(Excerpted records)

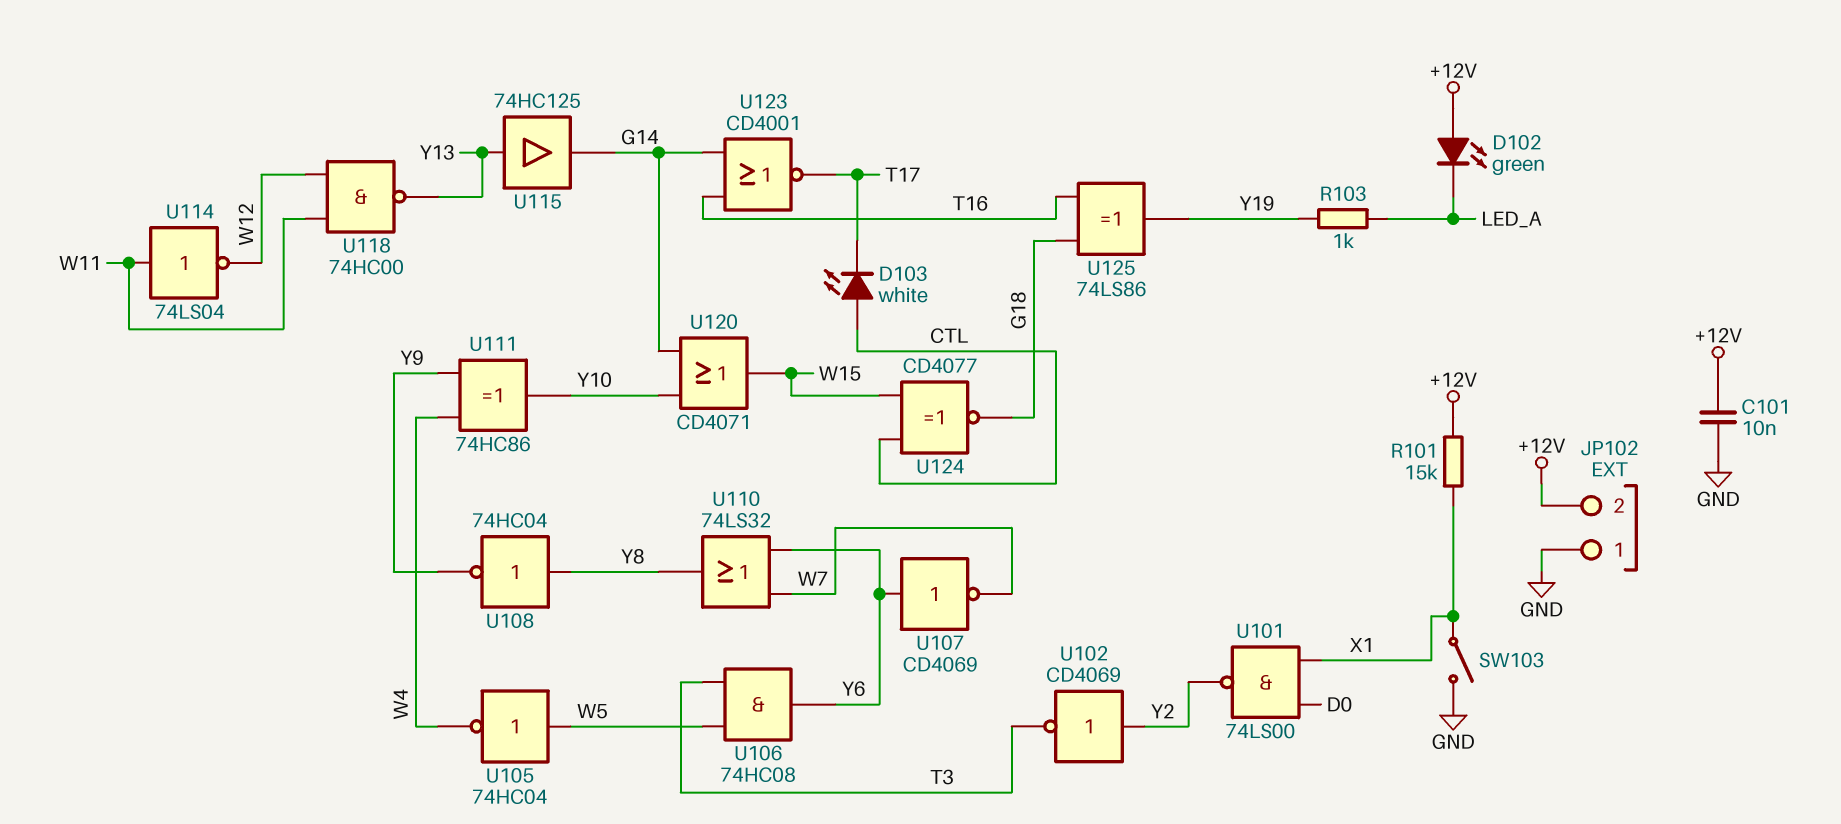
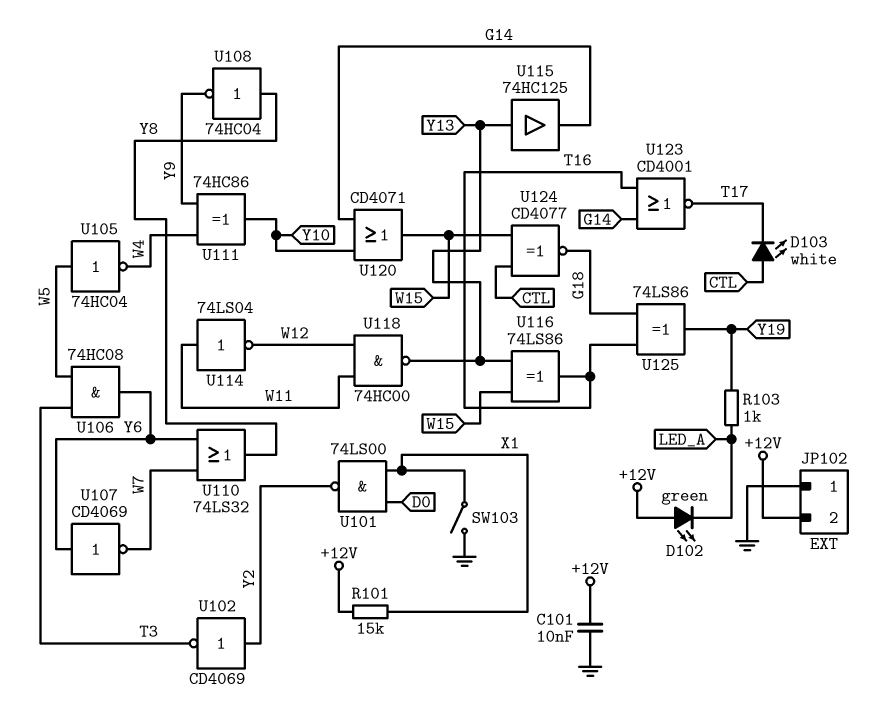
U116: none -> XOR 74LS86 (in W15, in Y13, out T16)

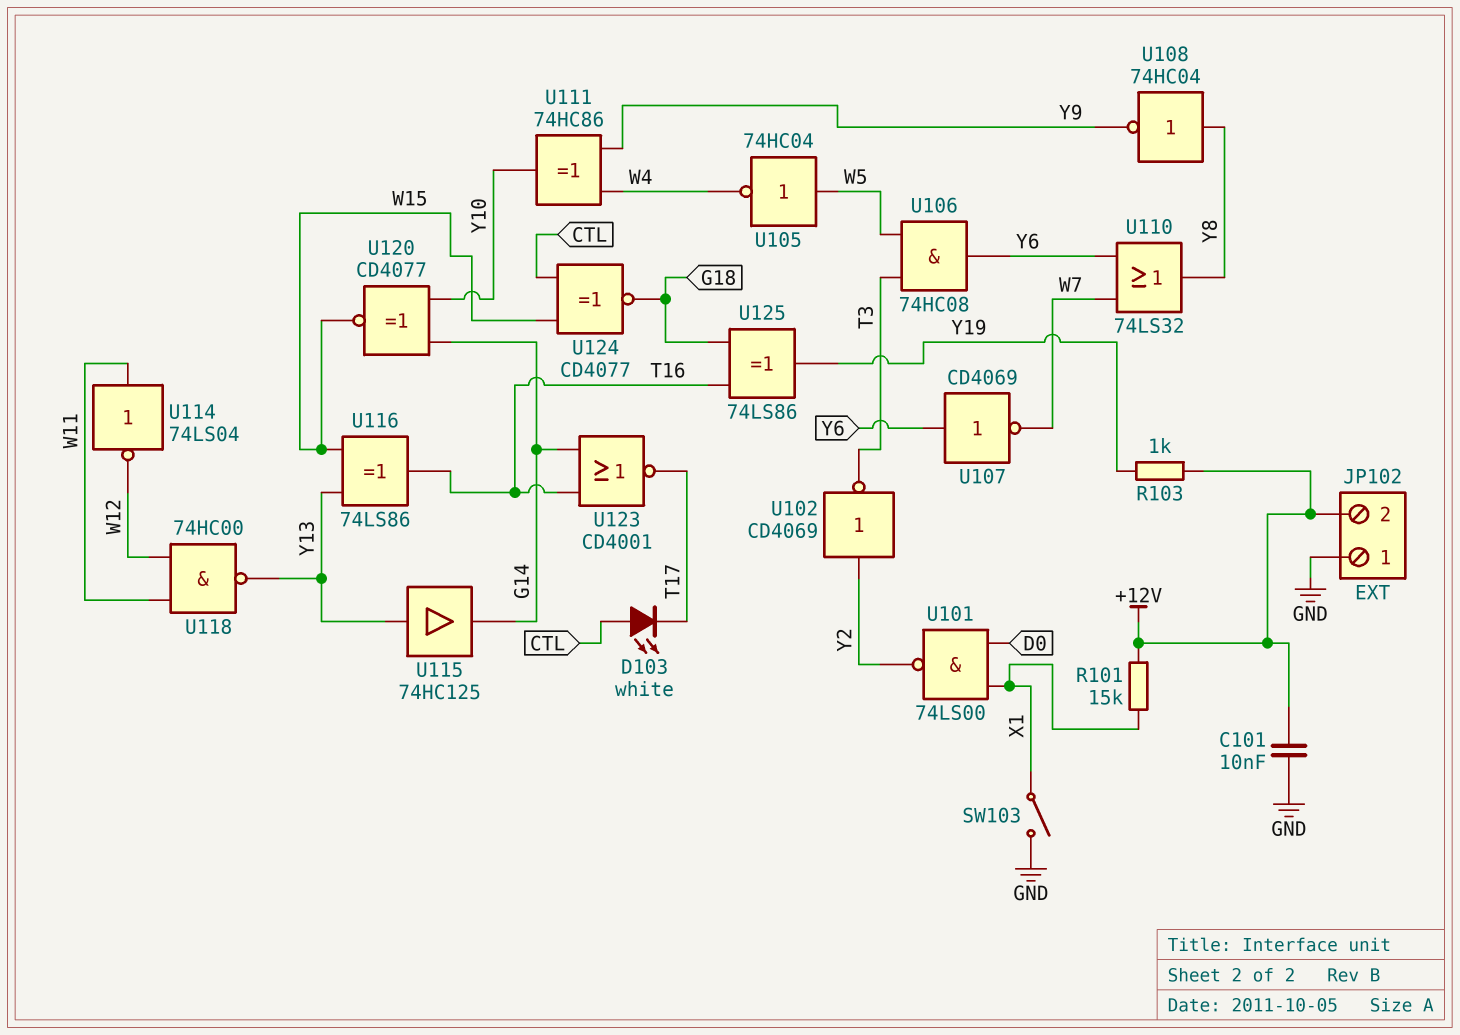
D102: LED green (A +12V, K LED_A) -> none
R103: 1k (LED_A, Y19) -> 1k (+12V, Y19)
U120: OR CD4071 (in G14, in Y10, out W15) -> XNOR CD4077 (in G14, in Y10, out W15)

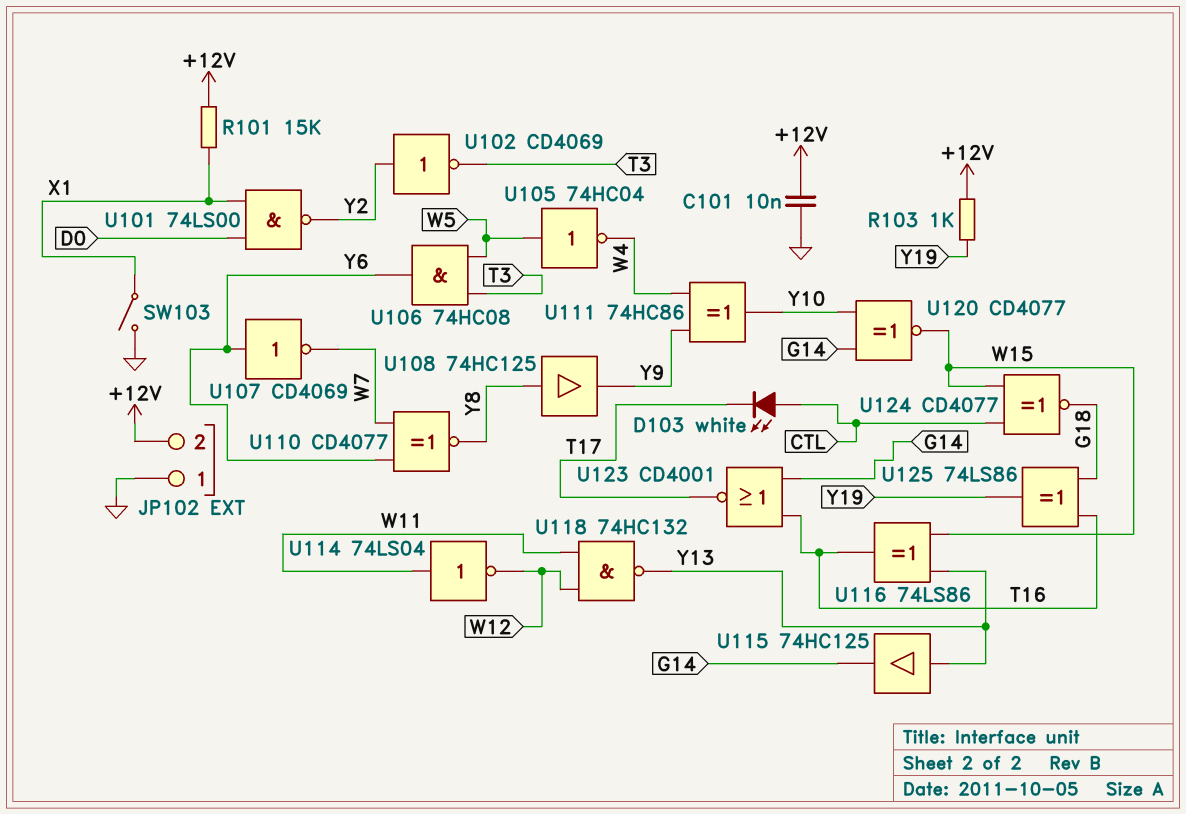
U108: NOT 74HC04 (in Y8, out Y9) -> buffer 74HC125 (in Y8, out Y9)
U110: OR 74LS32 (in W7, in Y6, out Y8) -> XNOR CD4077 (in W7, in Y6, out Y8)
U118: NAND 74HC00 (in W11, in W12, out Y13) -> NAND 74HC132 (in W11, in W12, out Y13)

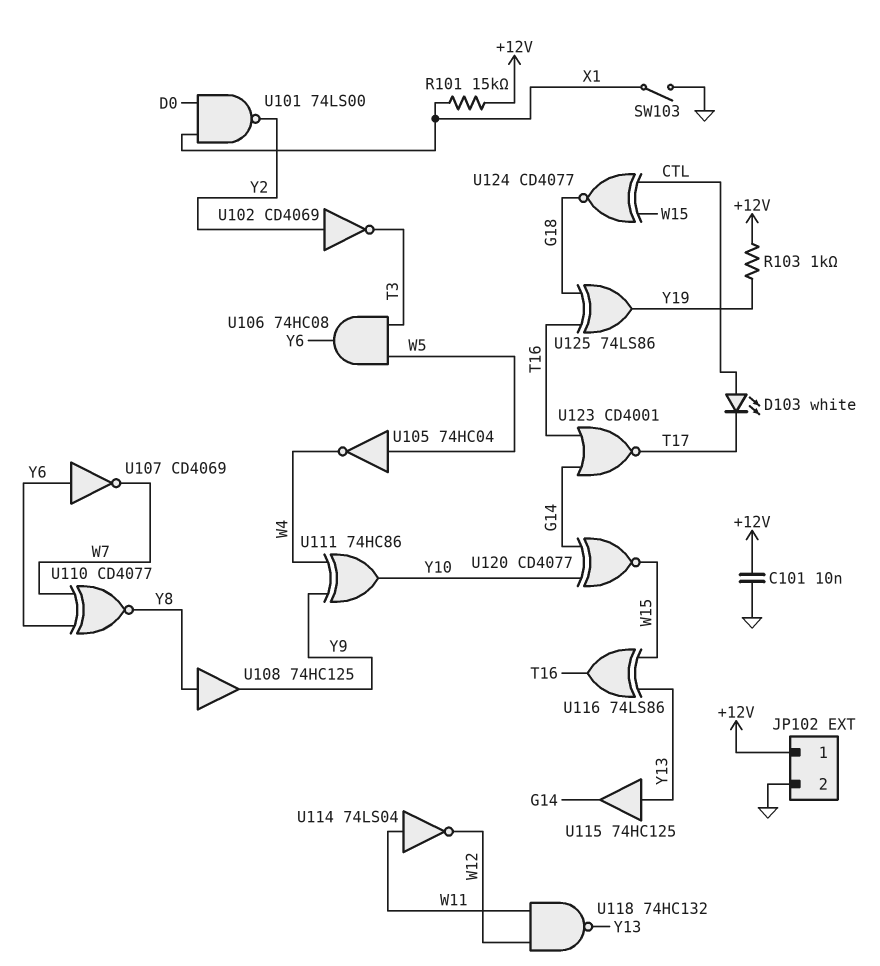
JP102 pin 1: GND -> +12V
JP102 pin 2: +12V -> GND

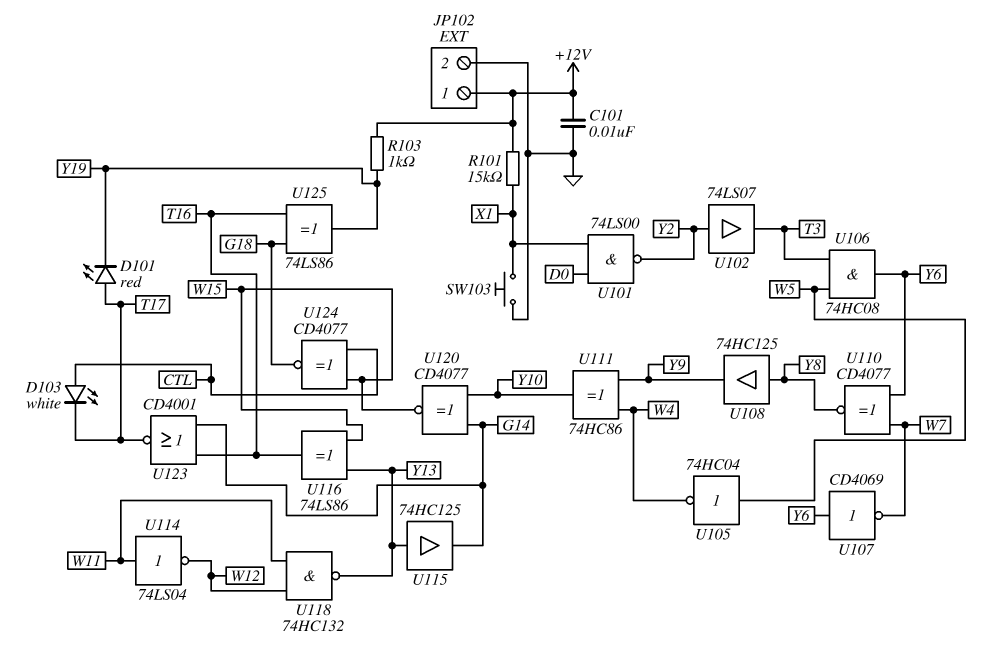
D101: none -> LED red (A T17, K Y19)
SW103: switch (GND, X1) -> button (GND, X1)
U102: NOT CD4069 (in Y2, out T3) -> buffer 74LS07 (in Y2, out T3)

(End Excerpted records)

» Task requirements: Pull out the lines above in which the word "XNOR" appears.

» Result for this exercise:
U120: OR CD4071 (in G14, in Y10, out W15) -> XNOR CD4077 (in G14, in Y10, out W15)
U110: OR 74LS32 (in W7, in Y6, out Y8) -> XNOR CD4077 (in W7, in Y6, out Y8)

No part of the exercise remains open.